WHAT IS REQUIRED –
When you reach the line in the listing below that contains "none -> purple 1x2 brick [321,91,396,166]", begin returning lines exactly as written, and stop after the line that contains "none -> cyan 1x2 brick [295,172,352,253]". Return no other lines.

═══ DATA FOR THIS TASK ═══

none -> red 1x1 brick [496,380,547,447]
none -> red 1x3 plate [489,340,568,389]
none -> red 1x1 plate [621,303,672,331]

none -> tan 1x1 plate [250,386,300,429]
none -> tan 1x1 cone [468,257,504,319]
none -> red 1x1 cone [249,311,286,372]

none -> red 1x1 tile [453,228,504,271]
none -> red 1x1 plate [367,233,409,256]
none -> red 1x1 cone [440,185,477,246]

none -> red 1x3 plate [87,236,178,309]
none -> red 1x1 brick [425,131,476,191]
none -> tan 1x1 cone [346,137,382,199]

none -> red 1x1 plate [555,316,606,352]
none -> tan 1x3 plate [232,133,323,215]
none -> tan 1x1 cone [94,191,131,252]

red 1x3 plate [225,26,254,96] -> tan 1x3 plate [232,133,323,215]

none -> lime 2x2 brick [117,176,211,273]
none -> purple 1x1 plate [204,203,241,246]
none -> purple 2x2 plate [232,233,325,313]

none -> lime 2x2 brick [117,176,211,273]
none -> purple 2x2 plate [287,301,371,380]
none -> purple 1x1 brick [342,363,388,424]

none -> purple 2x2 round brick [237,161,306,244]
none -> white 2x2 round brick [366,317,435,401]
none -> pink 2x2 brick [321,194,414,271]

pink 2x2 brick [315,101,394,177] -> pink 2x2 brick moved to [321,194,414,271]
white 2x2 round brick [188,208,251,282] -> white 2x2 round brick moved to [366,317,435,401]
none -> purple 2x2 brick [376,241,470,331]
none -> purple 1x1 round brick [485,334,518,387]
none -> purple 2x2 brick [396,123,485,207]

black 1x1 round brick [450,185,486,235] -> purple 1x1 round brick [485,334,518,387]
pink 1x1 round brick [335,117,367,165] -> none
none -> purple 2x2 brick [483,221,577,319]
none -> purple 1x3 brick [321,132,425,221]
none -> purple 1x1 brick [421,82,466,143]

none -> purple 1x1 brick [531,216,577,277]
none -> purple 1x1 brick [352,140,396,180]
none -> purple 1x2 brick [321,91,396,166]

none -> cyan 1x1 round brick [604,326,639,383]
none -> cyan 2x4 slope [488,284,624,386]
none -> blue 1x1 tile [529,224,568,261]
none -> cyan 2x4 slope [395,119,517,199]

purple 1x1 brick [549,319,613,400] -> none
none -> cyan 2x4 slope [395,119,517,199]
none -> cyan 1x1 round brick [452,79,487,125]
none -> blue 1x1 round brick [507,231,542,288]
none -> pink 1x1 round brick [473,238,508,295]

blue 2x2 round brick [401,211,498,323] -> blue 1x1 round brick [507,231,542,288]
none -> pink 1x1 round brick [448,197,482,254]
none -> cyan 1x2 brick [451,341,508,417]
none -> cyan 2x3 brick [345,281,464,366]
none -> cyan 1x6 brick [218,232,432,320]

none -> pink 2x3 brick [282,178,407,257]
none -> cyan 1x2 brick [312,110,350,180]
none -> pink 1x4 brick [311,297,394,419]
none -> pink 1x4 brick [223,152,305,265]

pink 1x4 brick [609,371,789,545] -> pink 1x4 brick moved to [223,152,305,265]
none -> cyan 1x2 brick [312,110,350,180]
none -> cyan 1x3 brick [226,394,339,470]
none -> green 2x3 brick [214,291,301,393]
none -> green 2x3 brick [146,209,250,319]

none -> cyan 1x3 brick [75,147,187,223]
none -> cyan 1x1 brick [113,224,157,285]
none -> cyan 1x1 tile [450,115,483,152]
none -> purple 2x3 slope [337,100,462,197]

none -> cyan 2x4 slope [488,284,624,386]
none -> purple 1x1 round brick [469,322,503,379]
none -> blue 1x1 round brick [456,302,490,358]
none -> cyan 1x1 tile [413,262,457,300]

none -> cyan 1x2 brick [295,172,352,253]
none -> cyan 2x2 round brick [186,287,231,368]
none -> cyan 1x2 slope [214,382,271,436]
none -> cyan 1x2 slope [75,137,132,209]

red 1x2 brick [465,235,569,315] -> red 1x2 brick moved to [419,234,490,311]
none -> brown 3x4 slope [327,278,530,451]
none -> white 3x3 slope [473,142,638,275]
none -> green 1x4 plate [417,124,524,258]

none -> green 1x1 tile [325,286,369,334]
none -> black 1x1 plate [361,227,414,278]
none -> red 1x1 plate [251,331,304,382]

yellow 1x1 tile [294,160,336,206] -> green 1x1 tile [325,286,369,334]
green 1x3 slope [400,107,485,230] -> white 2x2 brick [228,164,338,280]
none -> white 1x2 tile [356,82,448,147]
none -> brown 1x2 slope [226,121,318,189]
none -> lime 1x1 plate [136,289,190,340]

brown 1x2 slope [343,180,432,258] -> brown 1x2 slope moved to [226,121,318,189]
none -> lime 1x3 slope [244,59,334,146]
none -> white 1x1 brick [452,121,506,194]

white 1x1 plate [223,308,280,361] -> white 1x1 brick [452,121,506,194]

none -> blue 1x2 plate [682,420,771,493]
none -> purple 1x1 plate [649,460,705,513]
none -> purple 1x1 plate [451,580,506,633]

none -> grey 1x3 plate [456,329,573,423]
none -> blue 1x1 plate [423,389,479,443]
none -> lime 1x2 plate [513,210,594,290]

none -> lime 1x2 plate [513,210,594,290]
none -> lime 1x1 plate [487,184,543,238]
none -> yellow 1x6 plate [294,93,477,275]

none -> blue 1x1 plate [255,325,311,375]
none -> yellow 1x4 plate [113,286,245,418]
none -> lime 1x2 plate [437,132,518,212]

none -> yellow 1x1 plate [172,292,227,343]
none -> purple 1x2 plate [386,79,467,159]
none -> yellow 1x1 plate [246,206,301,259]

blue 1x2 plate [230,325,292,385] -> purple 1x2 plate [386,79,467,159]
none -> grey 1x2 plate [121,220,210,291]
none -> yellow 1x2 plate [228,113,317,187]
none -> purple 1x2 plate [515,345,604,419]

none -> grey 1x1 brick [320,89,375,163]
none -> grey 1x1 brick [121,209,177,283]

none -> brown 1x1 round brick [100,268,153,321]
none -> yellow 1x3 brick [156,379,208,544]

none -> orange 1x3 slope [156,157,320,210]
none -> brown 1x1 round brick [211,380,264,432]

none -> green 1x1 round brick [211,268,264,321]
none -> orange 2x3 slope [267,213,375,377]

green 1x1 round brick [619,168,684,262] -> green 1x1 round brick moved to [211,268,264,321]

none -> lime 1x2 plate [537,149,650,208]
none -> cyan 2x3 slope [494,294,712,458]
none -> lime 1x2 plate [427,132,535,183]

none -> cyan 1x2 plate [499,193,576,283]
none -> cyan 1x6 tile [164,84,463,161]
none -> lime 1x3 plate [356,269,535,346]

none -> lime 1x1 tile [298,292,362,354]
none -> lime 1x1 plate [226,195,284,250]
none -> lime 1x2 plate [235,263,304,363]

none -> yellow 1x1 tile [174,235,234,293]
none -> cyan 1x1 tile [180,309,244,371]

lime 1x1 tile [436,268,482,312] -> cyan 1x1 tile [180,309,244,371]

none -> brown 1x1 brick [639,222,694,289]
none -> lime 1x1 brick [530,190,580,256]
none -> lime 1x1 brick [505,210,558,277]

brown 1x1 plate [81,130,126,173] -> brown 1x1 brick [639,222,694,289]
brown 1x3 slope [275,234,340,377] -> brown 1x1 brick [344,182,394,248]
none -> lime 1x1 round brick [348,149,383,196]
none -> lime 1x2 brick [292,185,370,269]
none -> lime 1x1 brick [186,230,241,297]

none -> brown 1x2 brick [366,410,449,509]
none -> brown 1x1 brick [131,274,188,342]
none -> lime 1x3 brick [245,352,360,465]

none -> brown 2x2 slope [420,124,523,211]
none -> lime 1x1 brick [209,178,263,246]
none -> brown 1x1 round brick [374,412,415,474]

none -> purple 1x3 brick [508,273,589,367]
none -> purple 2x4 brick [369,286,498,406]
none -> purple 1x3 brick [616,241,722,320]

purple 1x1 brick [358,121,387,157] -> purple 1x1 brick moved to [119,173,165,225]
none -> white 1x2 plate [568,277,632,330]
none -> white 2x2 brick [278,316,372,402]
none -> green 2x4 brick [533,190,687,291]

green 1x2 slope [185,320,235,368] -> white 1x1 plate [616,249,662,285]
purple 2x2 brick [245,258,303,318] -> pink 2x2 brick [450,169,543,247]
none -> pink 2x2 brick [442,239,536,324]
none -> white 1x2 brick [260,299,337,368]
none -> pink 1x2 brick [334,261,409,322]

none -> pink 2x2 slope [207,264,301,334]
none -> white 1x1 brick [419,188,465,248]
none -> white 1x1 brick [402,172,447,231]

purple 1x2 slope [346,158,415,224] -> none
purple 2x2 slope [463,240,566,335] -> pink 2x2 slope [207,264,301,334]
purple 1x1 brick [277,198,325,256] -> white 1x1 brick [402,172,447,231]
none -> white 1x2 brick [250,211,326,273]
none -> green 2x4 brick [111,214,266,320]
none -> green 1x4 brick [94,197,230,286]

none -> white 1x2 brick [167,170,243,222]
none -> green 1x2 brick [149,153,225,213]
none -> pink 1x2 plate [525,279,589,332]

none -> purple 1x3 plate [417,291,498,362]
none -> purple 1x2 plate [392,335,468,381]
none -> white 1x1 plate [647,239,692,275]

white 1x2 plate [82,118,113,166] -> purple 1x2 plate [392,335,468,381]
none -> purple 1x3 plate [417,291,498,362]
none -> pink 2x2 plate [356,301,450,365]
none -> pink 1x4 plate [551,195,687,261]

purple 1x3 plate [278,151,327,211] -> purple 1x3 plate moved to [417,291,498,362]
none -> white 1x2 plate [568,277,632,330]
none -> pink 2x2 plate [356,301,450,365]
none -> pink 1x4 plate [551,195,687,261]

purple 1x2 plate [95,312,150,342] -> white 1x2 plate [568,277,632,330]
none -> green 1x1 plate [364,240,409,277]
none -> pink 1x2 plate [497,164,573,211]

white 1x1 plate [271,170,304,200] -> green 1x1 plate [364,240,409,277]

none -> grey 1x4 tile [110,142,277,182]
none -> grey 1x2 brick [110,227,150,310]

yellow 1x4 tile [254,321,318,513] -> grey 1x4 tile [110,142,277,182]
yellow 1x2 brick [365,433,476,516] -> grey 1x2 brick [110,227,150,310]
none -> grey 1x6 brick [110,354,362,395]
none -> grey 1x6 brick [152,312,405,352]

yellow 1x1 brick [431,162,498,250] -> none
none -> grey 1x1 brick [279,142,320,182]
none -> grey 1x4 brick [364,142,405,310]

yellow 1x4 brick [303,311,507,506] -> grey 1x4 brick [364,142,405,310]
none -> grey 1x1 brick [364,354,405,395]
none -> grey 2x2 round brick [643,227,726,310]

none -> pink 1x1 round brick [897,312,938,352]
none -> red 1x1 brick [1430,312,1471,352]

═══

RESPONSE AREA –
none -> purple 1x2 brick [321,91,396,166]

none -> cyan 1x1 round brick [604,326,639,383]
none -> cyan 2x4 slope [488,284,624,386]
none -> blue 1x1 tile [529,224,568,261]
none -> cyan 2x4 slope [395,119,517,199]

purple 1x1 brick [549,319,613,400] -> none
none -> cyan 2x4 slope [395,119,517,199]
none -> cyan 1x1 round brick [452,79,487,125]
none -> blue 1x1 round brick [507,231,542,288]
none -> pink 1x1 round brick [473,238,508,295]

blue 2x2 round brick [401,211,498,323] -> blue 1x1 round brick [507,231,542,288]
none -> pink 1x1 round brick [448,197,482,254]
none -> cyan 1x2 brick [451,341,508,417]
none -> cyan 2x3 brick [345,281,464,366]
none -> cyan 1x6 brick [218,232,432,320]

none -> pink 2x3 brick [282,178,407,257]
none -> cyan 1x2 brick [312,110,350,180]
none -> pink 1x4 brick [311,297,394,419]
none -> pink 1x4 brick [223,152,305,265]

pink 1x4 brick [609,371,789,545] -> pink 1x4 brick moved to [223,152,305,265]
none -> cyan 1x2 brick [312,110,350,180]
none -> cyan 1x3 brick [226,394,339,470]
none -> green 2x3 brick [214,291,301,393]
none -> green 2x3 brick [146,209,250,319]

none -> cyan 1x3 brick [75,147,187,223]
none -> cyan 1x1 brick [113,224,157,285]
none -> cyan 1x1 tile [450,115,483,152]
none -> purple 2x3 slope [337,100,462,197]

none -> cyan 2x4 slope [488,284,624,386]
none -> purple 1x1 round brick [469,322,503,379]
none -> blue 1x1 round brick [456,302,490,358]
none -> cyan 1x1 tile [413,262,457,300]

none -> cyan 1x2 brick [295,172,352,253]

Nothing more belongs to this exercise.